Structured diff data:
○ ○ ○ ○ ○

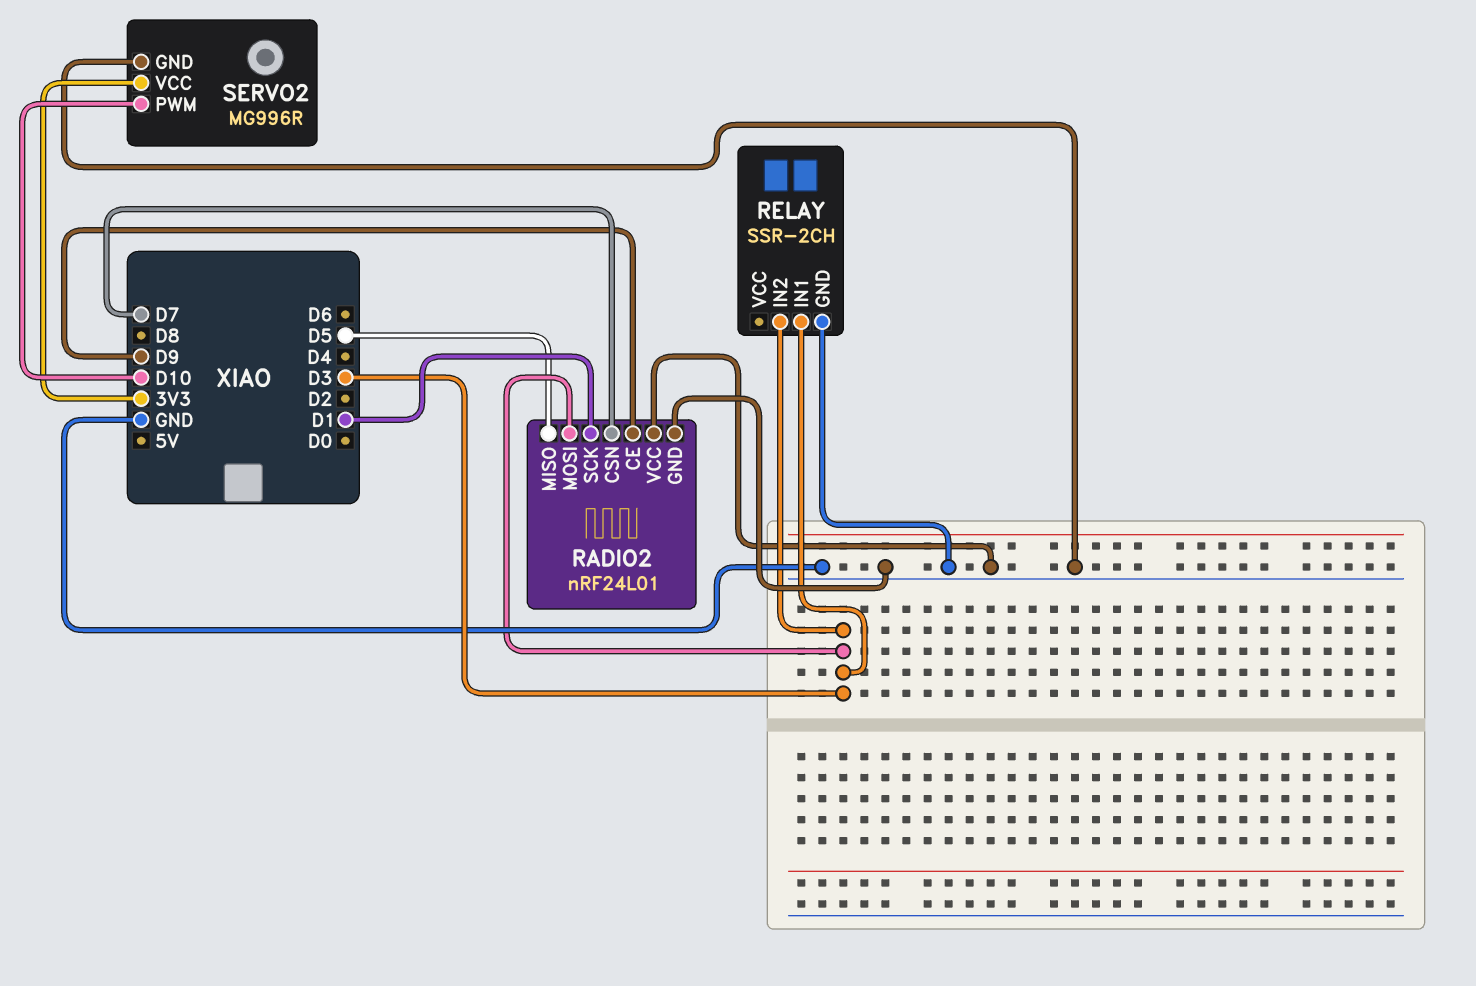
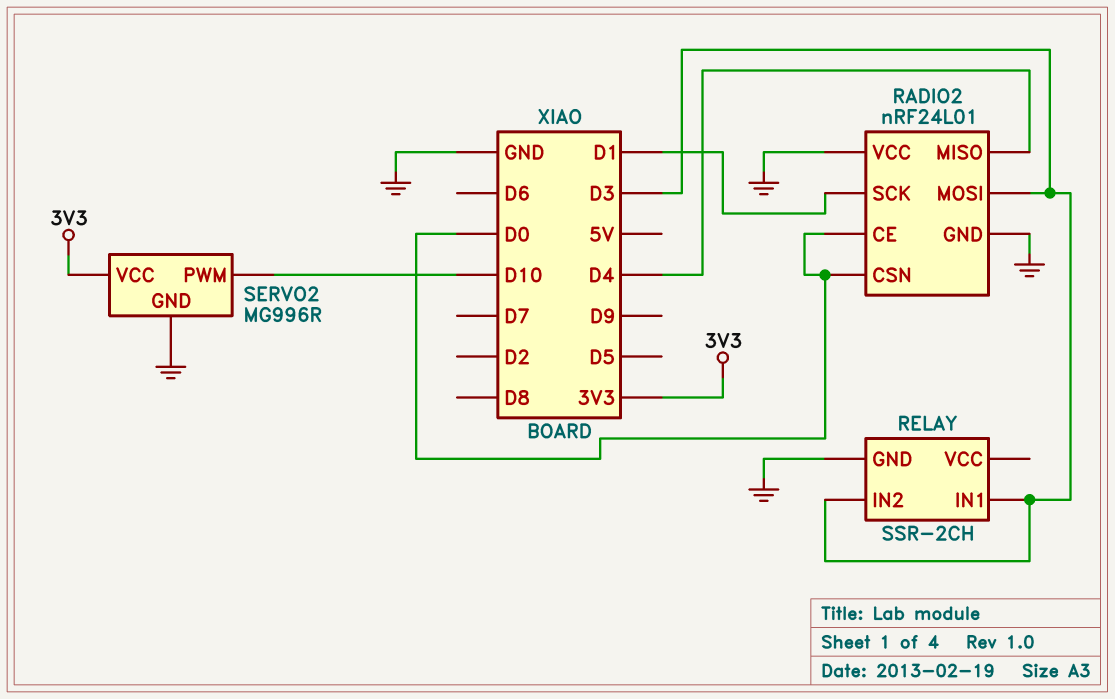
RADIO2 pin CE: D9 -> D0
RADIO2 pin CSN: D7 -> D0
RADIO2 pin MISO: D5 -> D4

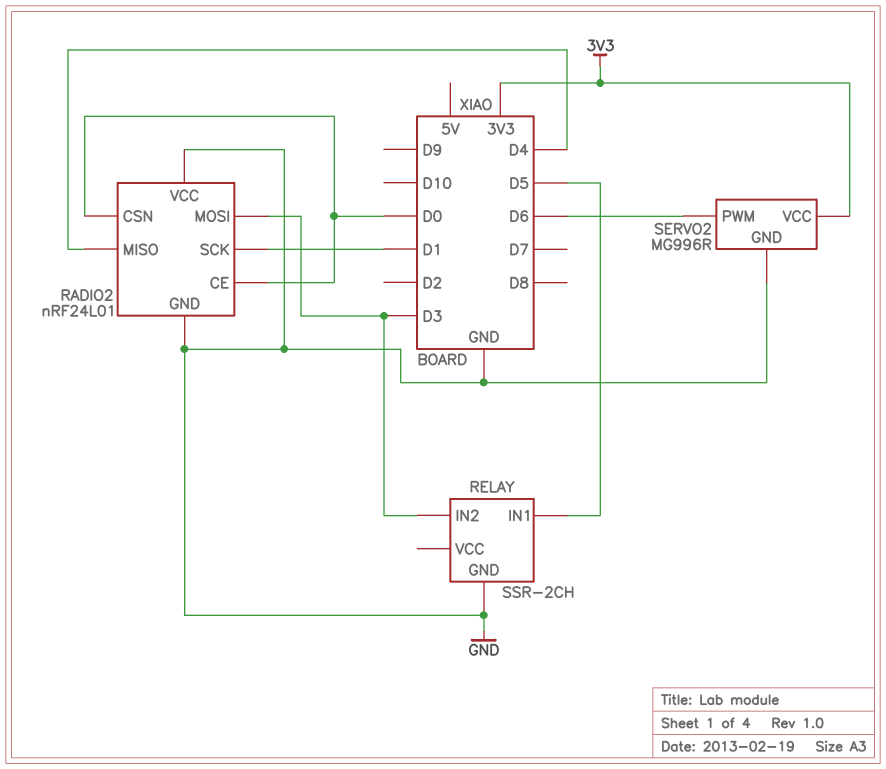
RELAY pin IN1: D3 -> D5
SERVO2 pin PWM: D10 -> D6

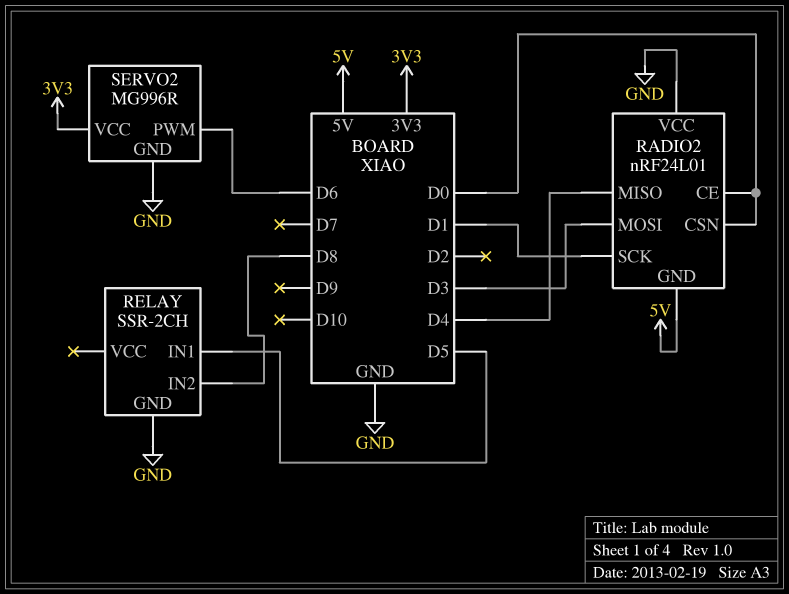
RADIO2 pin GND: GND -> 5V
RELAY pin IN2: D3 -> D8

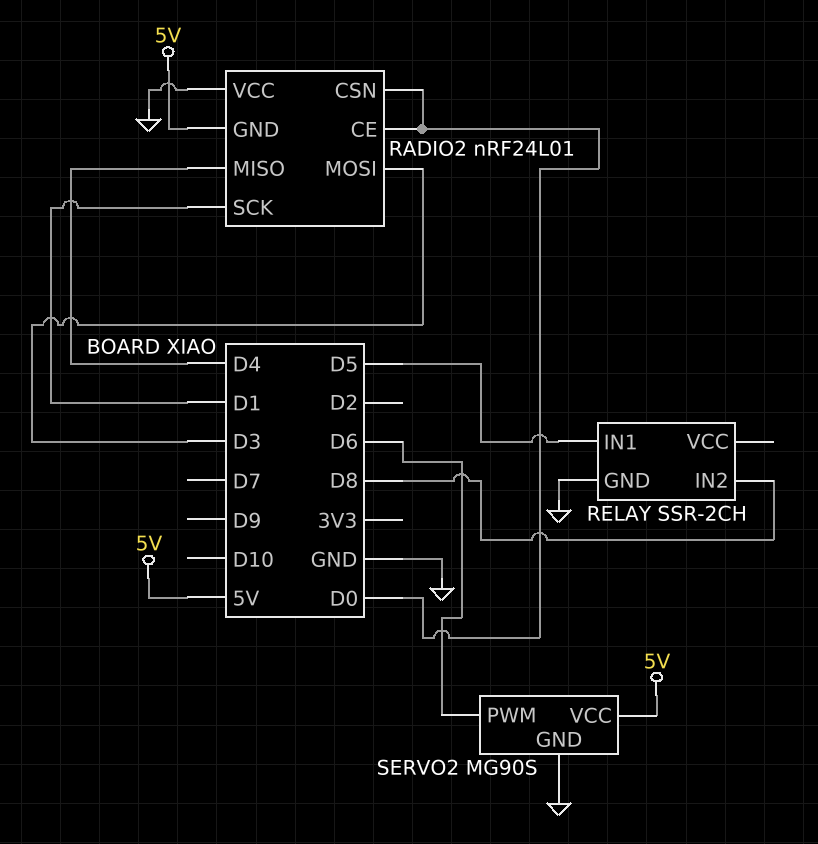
SERVO2: MG996R -> MG90S
SERVO2 pin VCC: 3V3 -> 5V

○ ○ ○ ○ ○

Your task is to retype all the entries exactly and leave out any pictures.

RADIO2 pin CE: D9 -> D0
RADIO2 pin CSN: D7 -> D0
RADIO2 pin MISO: D5 -> D4

RELAY pin IN1: D3 -> D5
SERVO2 pin PWM: D10 -> D6

RADIO2 pin GND: GND -> 5V
RELAY pin IN2: D3 -> D8

SERVO2: MG996R -> MG90S
SERVO2 pin VCC: 3V3 -> 5V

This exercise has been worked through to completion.